* _Task description_: Which lines of the listing contain the string "kern"? Extract every one of them, treating uppercase and lowercase as different.

* _Data provided_:

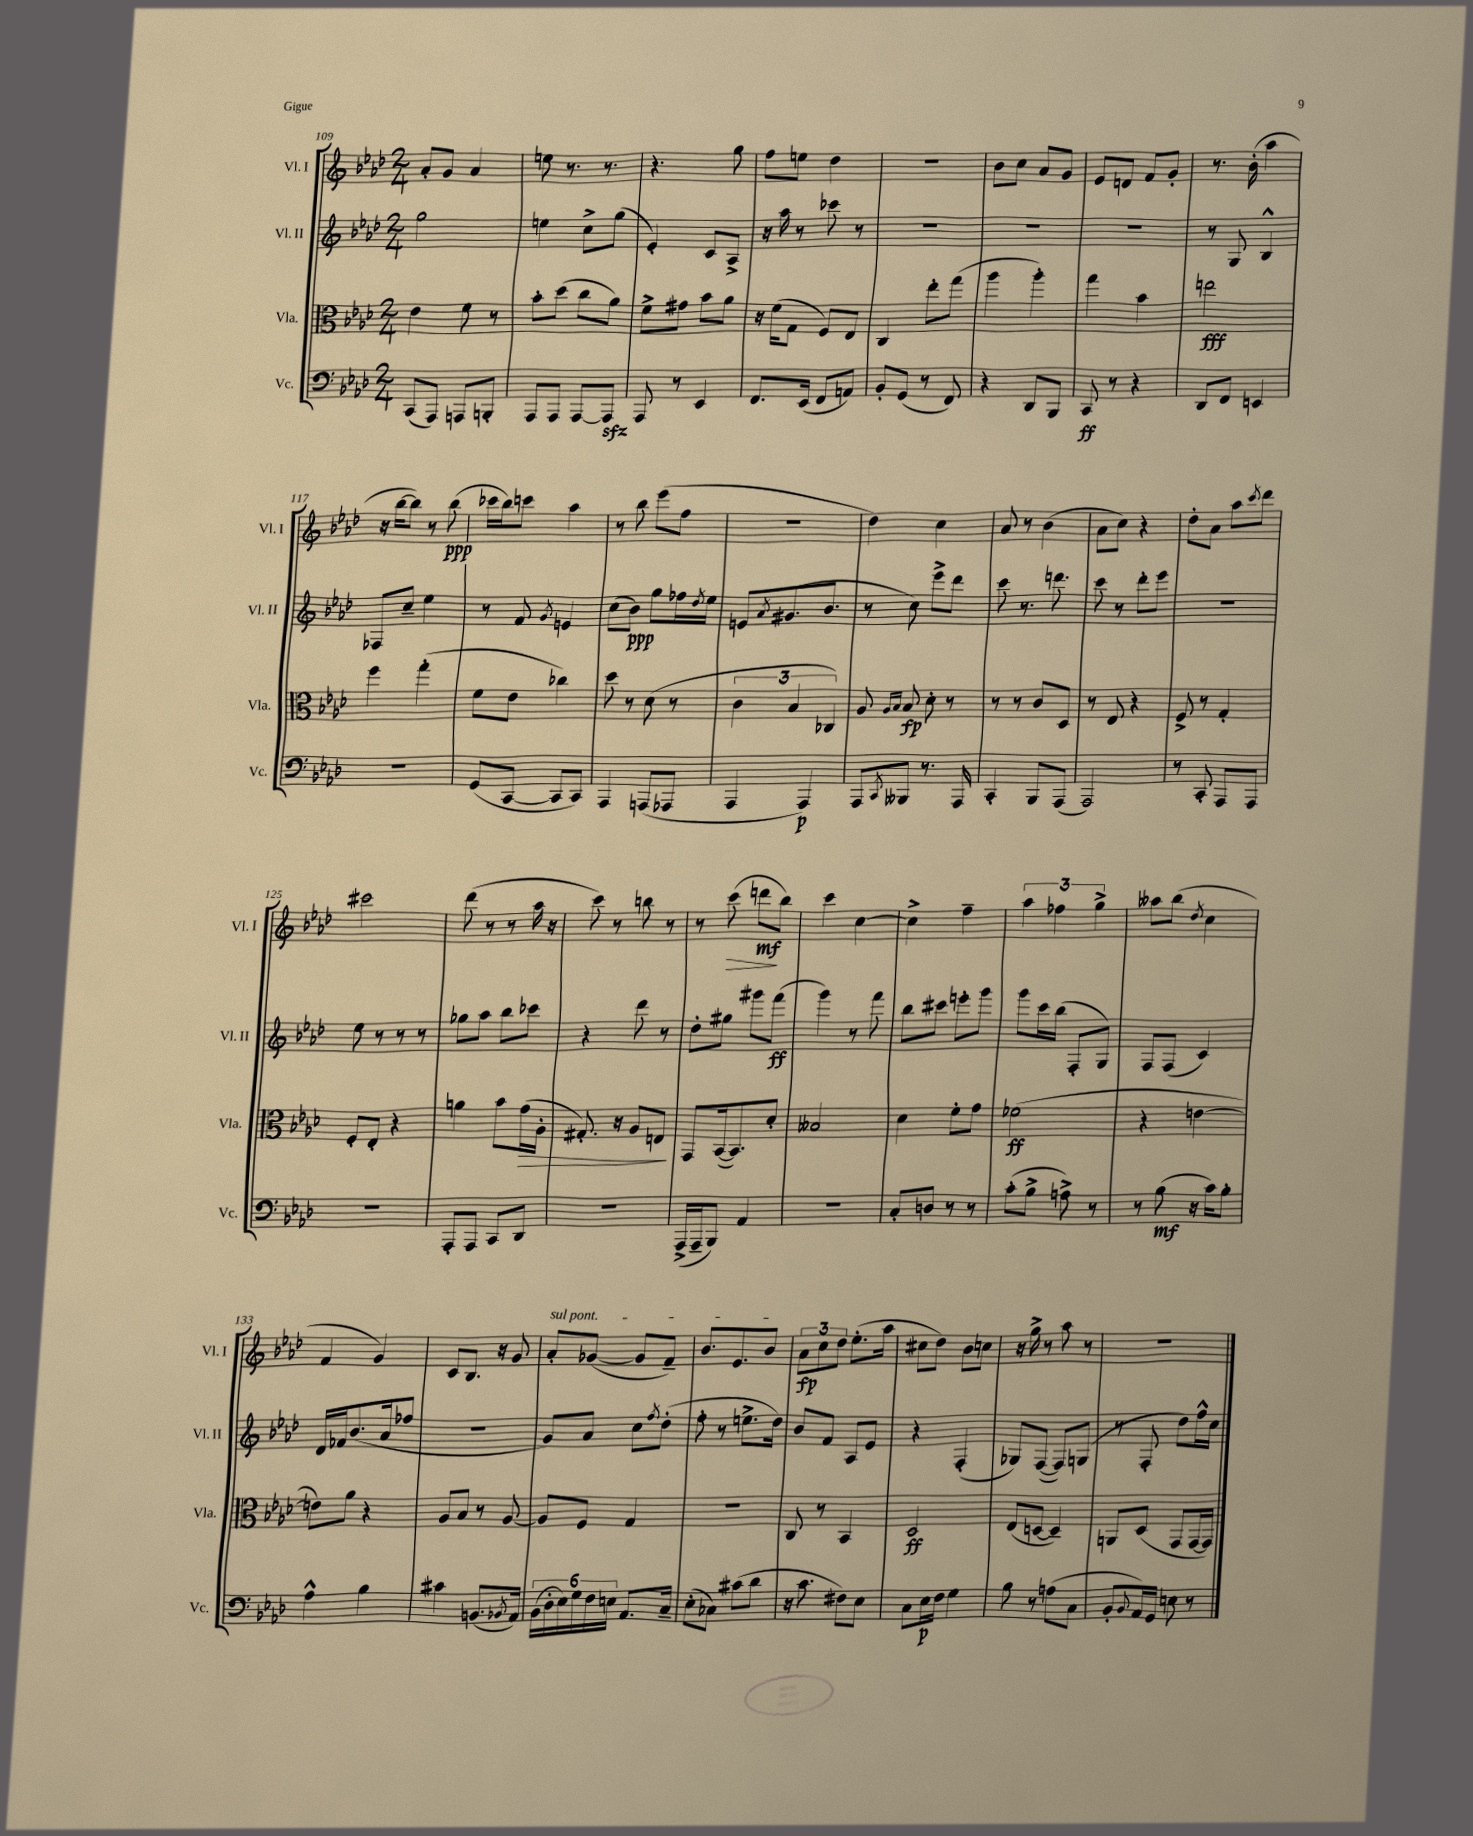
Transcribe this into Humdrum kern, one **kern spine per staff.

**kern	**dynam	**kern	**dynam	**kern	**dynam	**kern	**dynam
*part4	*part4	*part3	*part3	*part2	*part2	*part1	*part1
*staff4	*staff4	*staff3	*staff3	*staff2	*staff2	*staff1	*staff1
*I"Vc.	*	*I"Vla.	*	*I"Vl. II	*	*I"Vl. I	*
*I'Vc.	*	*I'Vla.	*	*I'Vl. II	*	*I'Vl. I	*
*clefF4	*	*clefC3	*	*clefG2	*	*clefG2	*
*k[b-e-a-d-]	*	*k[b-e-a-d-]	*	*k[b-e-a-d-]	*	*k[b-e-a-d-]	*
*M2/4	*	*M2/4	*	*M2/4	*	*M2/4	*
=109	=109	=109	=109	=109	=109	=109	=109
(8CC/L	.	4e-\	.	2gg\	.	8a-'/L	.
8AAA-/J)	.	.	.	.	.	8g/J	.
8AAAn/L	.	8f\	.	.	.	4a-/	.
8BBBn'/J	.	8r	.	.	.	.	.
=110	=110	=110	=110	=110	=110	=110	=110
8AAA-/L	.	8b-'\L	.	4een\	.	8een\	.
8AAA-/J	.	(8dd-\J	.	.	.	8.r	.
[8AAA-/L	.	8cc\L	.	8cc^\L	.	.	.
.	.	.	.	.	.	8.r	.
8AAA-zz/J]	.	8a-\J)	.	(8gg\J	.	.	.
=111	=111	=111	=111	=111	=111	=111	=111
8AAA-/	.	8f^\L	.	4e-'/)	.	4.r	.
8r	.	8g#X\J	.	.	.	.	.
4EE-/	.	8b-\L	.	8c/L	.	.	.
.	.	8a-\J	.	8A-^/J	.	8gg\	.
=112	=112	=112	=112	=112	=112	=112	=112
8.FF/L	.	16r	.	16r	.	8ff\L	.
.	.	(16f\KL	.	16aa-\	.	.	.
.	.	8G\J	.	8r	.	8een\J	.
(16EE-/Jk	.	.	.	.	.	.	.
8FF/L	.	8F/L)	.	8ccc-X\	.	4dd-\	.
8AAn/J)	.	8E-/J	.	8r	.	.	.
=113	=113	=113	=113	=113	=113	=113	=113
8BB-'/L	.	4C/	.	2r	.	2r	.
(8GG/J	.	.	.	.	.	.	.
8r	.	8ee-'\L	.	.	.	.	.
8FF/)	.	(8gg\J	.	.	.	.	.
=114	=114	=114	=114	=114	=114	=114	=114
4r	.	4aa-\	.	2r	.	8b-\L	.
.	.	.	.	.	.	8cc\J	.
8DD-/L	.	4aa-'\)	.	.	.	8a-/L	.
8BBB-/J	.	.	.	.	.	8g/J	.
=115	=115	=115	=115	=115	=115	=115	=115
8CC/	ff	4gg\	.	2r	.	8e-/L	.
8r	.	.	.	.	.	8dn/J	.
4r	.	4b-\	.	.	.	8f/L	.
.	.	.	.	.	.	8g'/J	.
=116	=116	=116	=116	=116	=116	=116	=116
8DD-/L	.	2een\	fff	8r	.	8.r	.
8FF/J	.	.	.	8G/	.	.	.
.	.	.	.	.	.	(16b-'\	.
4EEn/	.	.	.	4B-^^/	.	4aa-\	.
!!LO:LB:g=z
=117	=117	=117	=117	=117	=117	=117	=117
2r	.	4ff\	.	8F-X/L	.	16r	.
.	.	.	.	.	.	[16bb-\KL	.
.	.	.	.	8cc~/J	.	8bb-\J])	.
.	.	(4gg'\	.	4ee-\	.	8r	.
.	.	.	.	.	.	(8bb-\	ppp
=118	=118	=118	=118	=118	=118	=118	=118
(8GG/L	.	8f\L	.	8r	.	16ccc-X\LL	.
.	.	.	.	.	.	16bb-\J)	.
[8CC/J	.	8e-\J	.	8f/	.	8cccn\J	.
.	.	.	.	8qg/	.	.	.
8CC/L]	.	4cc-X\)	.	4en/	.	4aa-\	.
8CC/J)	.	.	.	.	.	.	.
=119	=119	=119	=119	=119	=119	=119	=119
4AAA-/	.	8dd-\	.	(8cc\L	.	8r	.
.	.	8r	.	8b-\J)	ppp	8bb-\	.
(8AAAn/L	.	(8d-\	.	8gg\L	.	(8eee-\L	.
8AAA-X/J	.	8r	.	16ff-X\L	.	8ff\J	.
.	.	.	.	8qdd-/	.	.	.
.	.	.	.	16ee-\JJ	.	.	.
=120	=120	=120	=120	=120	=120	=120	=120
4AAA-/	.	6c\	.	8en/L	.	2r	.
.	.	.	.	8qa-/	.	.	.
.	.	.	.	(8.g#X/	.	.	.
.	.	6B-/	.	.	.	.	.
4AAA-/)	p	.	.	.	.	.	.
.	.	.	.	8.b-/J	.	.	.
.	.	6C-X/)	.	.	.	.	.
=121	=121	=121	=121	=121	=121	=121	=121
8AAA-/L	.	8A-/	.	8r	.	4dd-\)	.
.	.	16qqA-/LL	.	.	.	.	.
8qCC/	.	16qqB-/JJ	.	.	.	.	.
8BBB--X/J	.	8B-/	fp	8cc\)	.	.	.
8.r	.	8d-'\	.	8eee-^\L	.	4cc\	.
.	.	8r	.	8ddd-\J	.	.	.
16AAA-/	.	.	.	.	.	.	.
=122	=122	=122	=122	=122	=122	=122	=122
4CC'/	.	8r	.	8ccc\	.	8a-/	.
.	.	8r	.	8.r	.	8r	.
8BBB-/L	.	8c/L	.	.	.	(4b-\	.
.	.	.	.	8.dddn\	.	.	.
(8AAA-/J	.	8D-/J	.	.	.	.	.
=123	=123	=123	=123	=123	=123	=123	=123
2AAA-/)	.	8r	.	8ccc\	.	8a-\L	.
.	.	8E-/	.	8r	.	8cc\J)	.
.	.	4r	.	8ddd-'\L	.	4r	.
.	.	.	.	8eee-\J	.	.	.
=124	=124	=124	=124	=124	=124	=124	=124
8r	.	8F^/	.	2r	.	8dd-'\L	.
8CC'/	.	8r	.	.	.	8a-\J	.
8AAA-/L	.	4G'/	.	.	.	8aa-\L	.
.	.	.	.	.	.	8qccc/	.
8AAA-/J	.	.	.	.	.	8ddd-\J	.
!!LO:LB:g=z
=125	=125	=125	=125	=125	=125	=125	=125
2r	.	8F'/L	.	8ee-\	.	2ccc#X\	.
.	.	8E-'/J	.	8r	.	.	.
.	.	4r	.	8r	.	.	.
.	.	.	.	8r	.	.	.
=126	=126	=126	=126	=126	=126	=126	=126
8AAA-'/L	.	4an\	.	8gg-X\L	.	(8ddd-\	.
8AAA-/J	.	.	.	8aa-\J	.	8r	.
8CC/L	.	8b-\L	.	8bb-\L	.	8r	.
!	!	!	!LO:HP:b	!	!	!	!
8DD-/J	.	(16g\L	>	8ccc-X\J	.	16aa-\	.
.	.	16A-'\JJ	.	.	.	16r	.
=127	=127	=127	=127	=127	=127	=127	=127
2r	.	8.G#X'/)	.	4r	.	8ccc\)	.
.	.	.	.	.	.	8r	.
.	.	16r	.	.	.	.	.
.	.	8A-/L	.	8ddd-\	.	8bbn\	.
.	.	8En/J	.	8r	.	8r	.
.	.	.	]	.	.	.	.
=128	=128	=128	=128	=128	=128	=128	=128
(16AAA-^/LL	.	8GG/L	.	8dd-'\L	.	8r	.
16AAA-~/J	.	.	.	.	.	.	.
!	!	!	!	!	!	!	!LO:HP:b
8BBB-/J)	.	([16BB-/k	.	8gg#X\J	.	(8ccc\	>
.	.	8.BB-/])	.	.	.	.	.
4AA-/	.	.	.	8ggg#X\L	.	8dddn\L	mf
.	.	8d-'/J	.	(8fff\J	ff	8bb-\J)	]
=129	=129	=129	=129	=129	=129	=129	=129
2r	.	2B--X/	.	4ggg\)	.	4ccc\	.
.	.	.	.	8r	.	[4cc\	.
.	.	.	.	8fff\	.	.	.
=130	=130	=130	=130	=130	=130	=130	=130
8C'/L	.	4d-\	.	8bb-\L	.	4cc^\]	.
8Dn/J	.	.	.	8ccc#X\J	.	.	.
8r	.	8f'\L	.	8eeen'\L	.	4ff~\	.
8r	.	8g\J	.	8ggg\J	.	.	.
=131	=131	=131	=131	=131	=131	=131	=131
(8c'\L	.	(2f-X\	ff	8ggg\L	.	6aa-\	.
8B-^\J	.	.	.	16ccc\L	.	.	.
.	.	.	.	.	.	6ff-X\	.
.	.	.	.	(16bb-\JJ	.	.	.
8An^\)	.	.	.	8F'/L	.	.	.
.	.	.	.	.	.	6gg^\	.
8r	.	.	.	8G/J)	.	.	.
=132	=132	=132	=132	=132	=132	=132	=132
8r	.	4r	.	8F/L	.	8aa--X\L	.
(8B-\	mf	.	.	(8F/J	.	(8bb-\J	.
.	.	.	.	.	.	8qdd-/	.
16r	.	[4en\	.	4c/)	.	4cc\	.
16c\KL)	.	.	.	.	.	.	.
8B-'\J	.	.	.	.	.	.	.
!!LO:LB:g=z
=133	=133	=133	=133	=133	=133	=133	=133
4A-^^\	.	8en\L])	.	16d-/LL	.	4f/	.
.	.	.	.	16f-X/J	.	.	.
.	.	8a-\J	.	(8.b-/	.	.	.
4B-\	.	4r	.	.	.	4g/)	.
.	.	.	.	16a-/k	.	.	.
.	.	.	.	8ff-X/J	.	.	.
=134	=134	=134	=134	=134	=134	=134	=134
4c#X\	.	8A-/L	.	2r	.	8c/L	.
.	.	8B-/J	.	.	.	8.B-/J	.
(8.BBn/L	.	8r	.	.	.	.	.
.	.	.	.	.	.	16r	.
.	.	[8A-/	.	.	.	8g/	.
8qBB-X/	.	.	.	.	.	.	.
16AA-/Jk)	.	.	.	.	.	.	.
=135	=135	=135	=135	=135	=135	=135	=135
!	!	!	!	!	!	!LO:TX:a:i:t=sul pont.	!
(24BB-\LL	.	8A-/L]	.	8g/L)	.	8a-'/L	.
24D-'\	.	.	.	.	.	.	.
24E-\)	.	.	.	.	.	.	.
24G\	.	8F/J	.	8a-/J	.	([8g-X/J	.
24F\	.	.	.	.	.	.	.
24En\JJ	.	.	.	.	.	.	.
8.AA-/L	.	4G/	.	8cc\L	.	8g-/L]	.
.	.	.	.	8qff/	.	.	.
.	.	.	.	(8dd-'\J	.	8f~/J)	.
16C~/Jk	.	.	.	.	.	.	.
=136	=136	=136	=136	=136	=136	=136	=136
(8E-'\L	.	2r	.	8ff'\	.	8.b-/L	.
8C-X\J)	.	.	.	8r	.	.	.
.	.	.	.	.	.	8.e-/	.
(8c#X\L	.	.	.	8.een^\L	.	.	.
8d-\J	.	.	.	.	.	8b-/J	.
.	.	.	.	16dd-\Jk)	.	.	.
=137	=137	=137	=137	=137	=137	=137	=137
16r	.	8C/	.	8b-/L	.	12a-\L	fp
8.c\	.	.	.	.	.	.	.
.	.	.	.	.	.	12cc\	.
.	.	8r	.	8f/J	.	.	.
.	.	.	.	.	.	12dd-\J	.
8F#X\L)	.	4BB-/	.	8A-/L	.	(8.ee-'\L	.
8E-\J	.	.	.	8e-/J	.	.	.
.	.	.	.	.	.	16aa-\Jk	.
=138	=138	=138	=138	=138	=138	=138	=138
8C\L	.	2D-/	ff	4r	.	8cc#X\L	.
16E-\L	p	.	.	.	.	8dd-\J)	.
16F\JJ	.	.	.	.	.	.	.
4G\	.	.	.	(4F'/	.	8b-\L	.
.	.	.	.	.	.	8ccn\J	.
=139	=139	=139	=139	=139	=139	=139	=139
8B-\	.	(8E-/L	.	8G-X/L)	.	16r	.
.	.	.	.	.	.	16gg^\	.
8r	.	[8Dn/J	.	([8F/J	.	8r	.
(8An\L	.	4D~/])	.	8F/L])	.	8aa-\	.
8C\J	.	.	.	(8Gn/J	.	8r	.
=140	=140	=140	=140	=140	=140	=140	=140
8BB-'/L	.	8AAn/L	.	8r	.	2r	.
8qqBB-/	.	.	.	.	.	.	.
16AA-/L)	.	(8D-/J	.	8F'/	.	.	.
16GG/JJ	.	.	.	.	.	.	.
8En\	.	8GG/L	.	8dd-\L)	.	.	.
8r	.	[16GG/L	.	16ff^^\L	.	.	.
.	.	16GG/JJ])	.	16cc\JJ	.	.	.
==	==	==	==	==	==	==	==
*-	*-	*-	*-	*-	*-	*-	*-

* _Response below_:
Transcribe this into Humdrum kern, one **kern spine per staff.
**kern	**dynam	**kern	**dynam	**kern	**dynam	**kern	**dynam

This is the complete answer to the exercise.